• _What is required_
Return every entry below exactly as written, minus the pictures.

• _Exercise inputs_
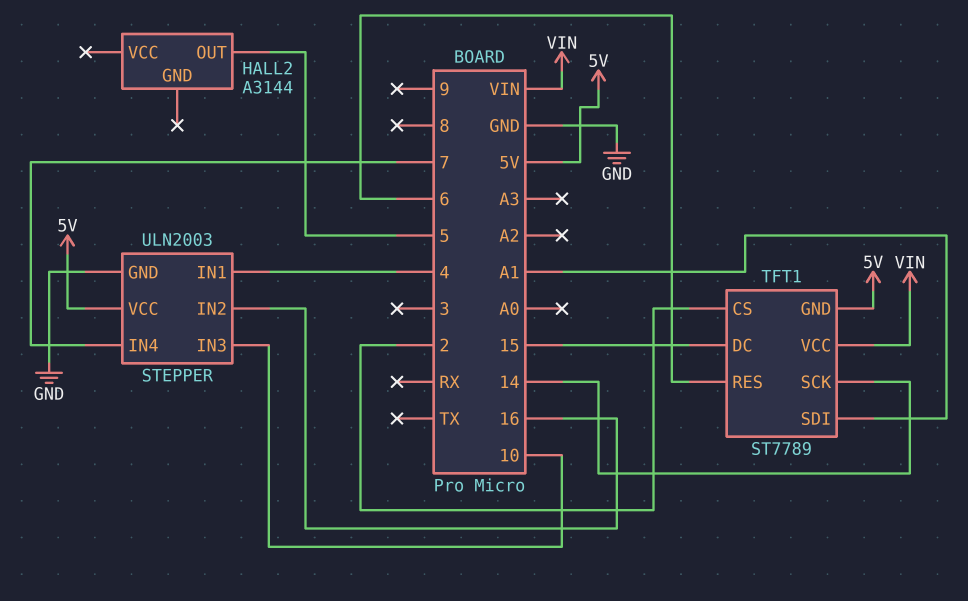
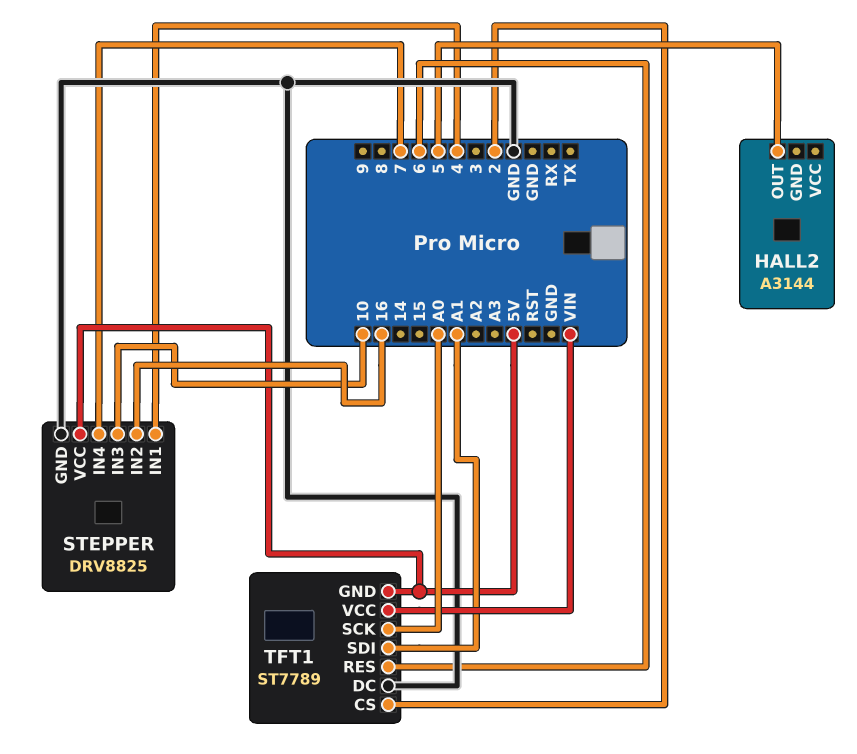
STEPPER: ULN2003 -> DRV8825
TFT1 pin DC: 15 -> GND
TFT1 pin SCK: 14 -> A0

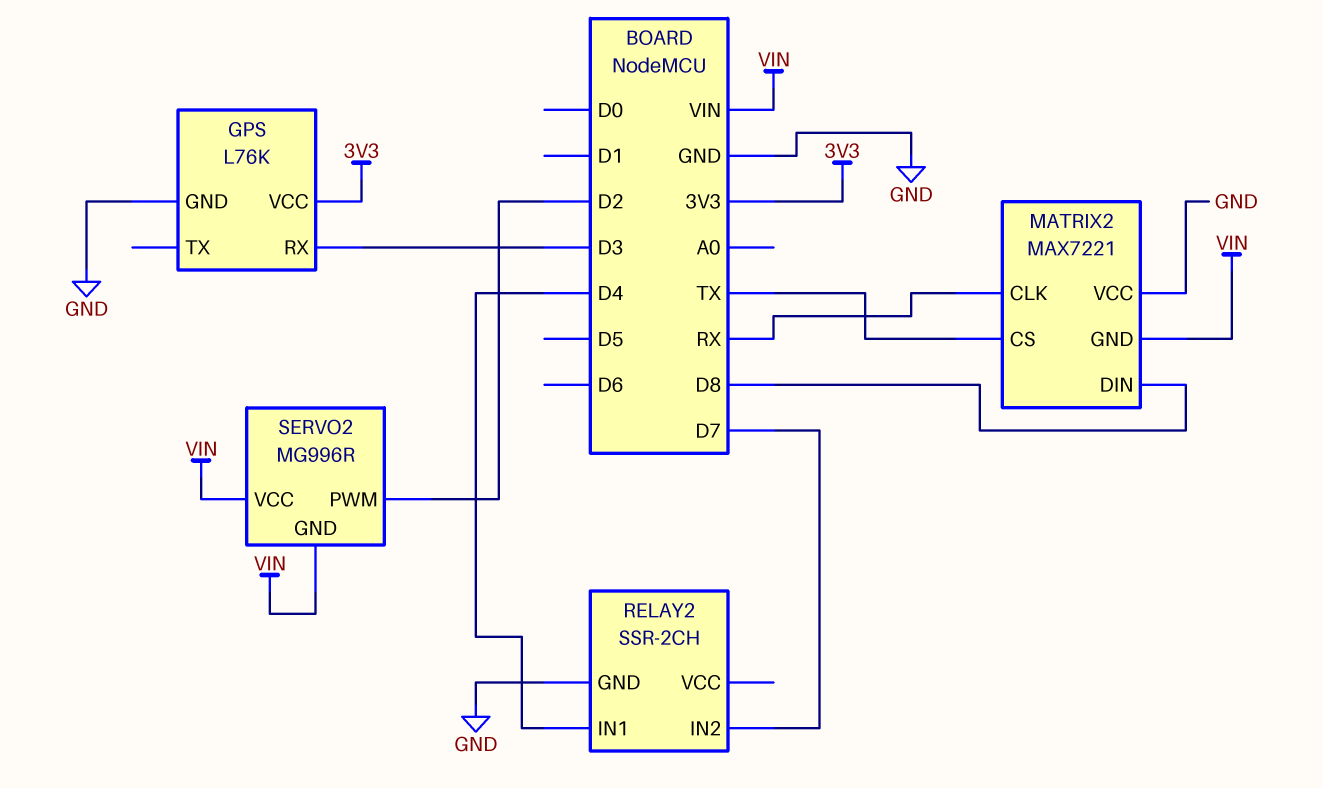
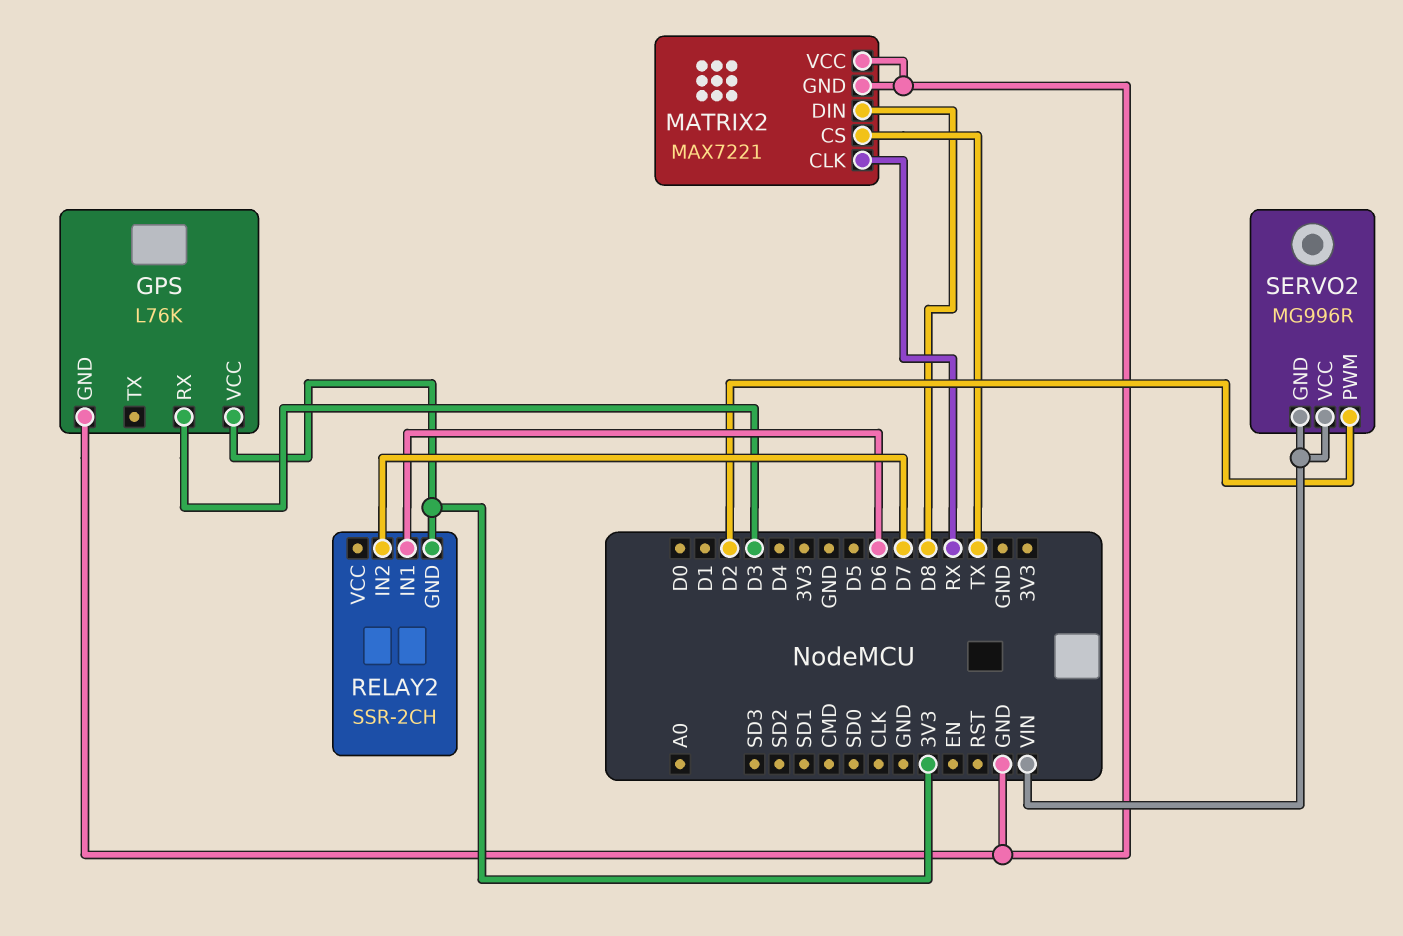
MATRIX2 pin GND: VIN -> GND
RELAY2 pin GND: GND -> 3V3
RELAY2 pin IN1: D4 -> D6

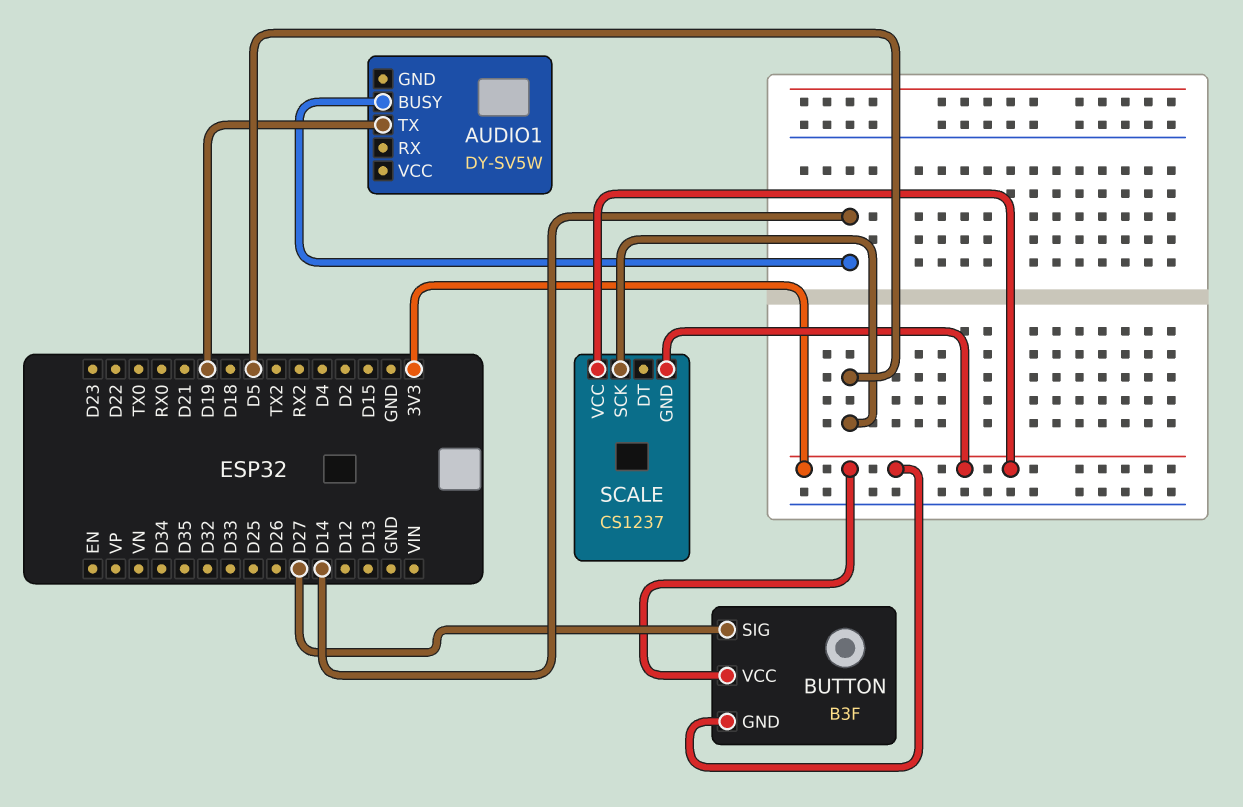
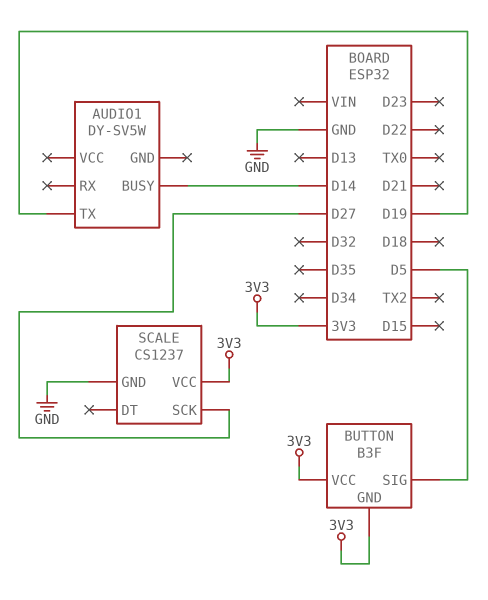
BUTTON pin SIG: D27 -> D5
SCALE pin GND: 3V3 -> GND
SCALE pin SCK: D5 -> D27

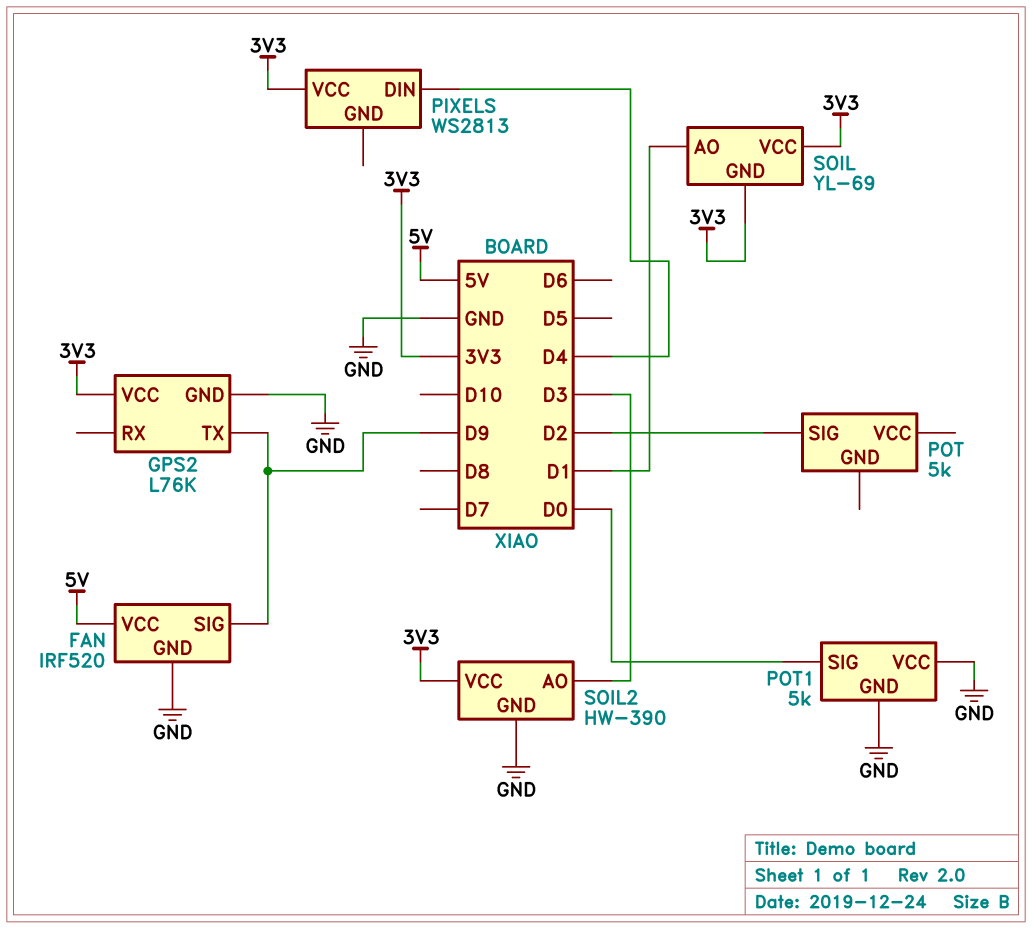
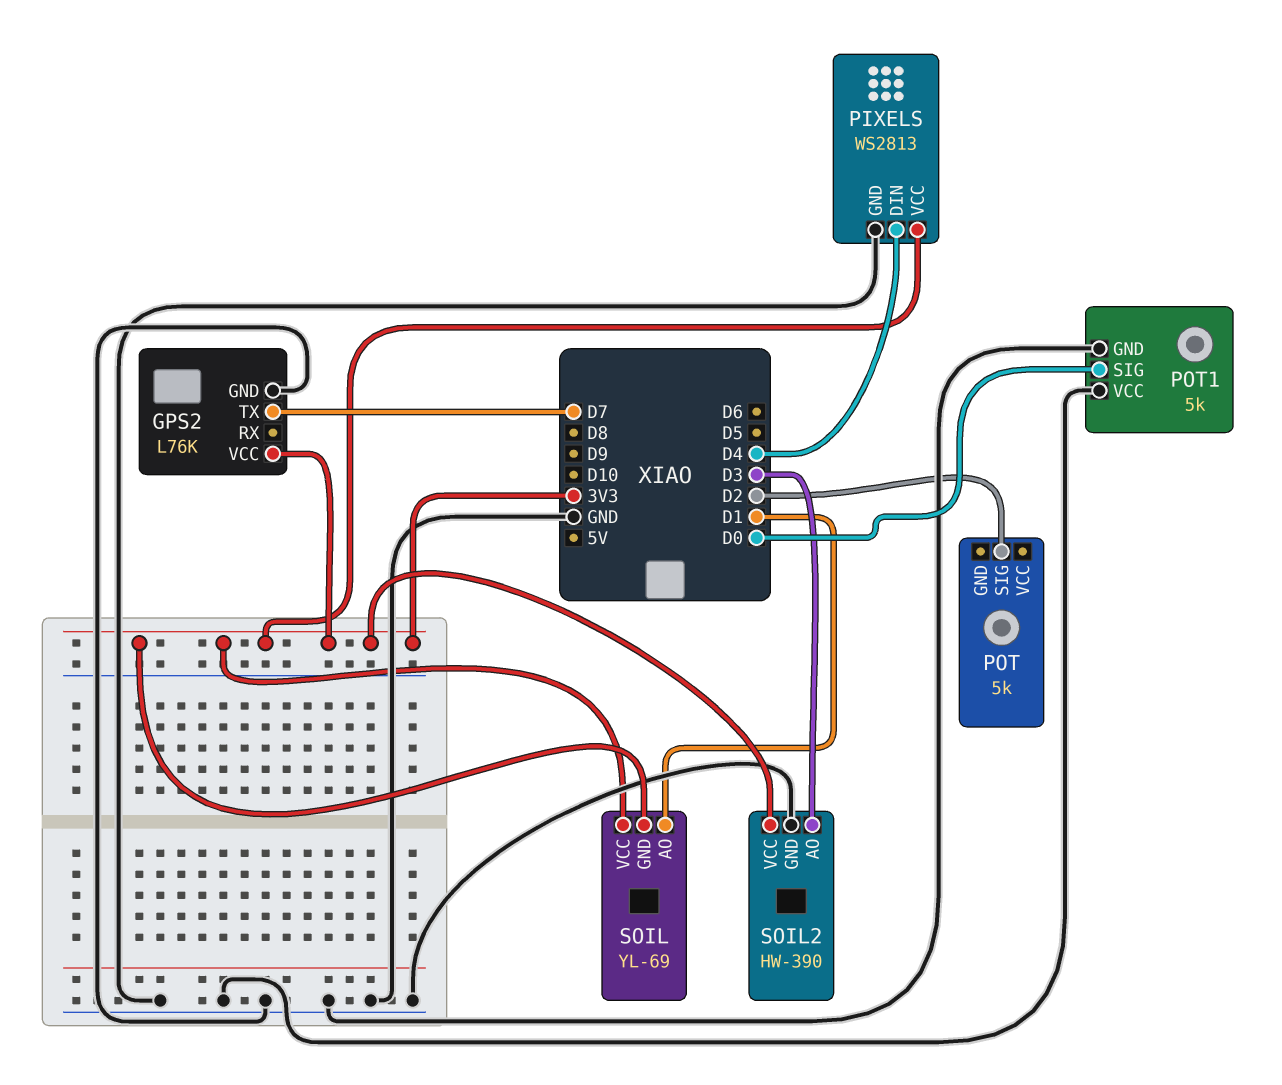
FAN: IRF520 -> none
FAN pin GND: GND -> none
FAN pin SIG: D9 -> none
FAN pin VCC: 5V -> none
GPS2 pin TX: D9 -> D7
PIXELS pin GND: none -> GND

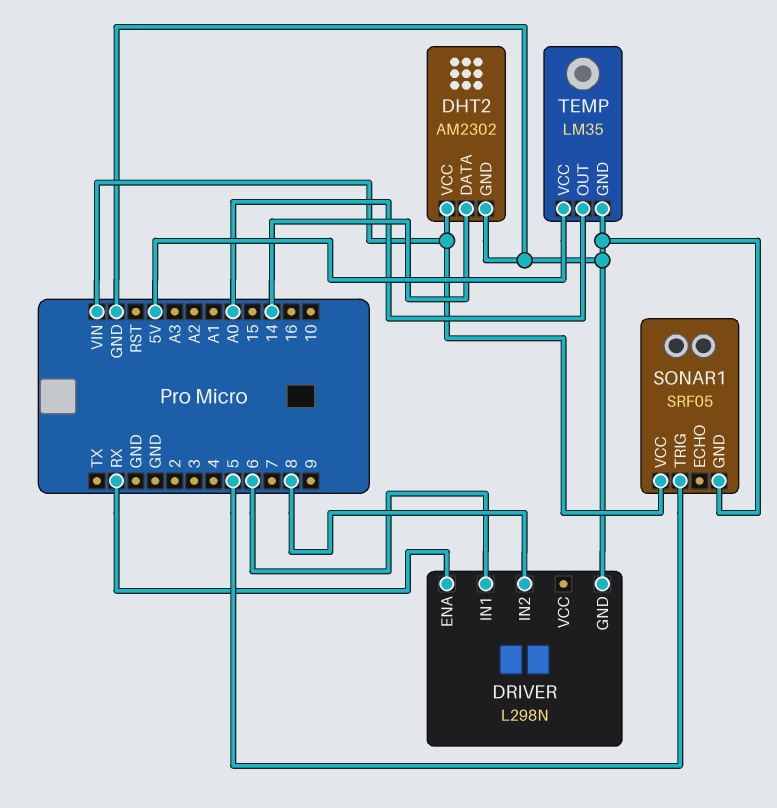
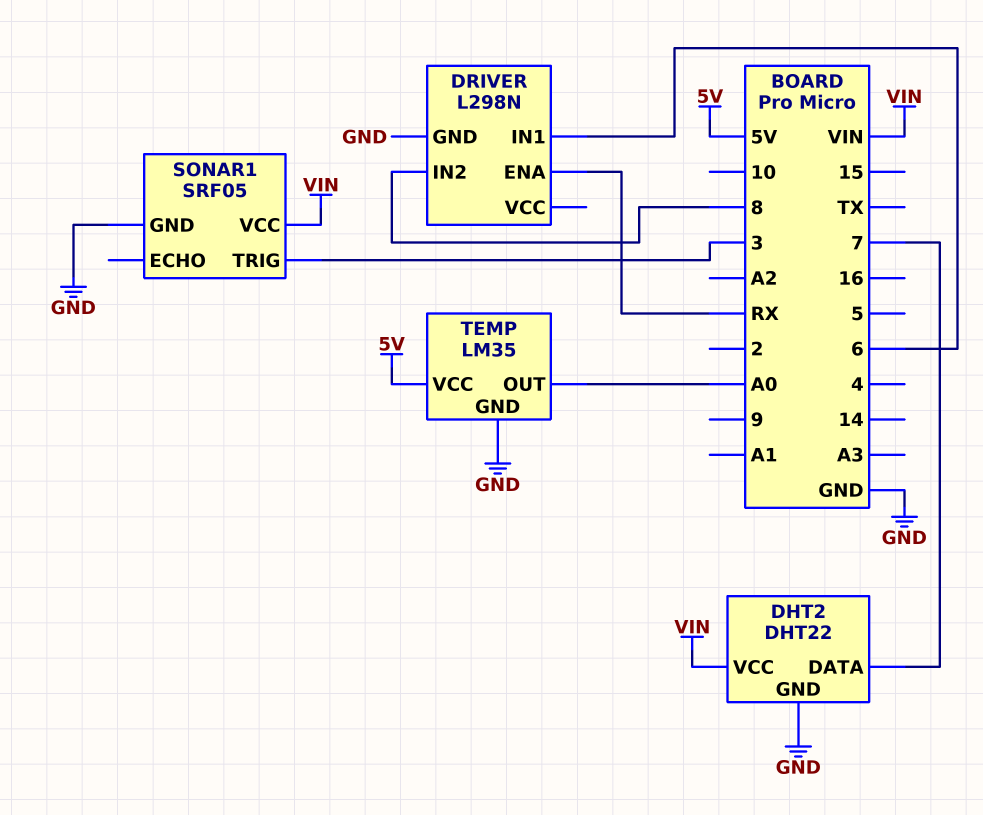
DHT2: AM2302 -> DHT22
DHT2 pin DATA: 14 -> 7
SONAR1 pin TRIG: 5 -> 3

• _Written solution_
STEPPER: ULN2003 -> DRV8825
TFT1 pin DC: 15 -> GND
TFT1 pin SCK: 14 -> A0

MATRIX2 pin GND: VIN -> GND
RELAY2 pin GND: GND -> 3V3
RELAY2 pin IN1: D4 -> D6

BUTTON pin SIG: D27 -> D5
SCALE pin GND: 3V3 -> GND
SCALE pin SCK: D5 -> D27

FAN: IRF520 -> none
FAN pin GND: GND -> none
FAN pin SIG: D9 -> none
FAN pin VCC: 5V -> none
GPS2 pin TX: D9 -> D7
PIXELS pin GND: none -> GND

DHT2: AM2302 -> DHT22
DHT2 pin DATA: 14 -> 7
SONAR1 pin TRIG: 5 -> 3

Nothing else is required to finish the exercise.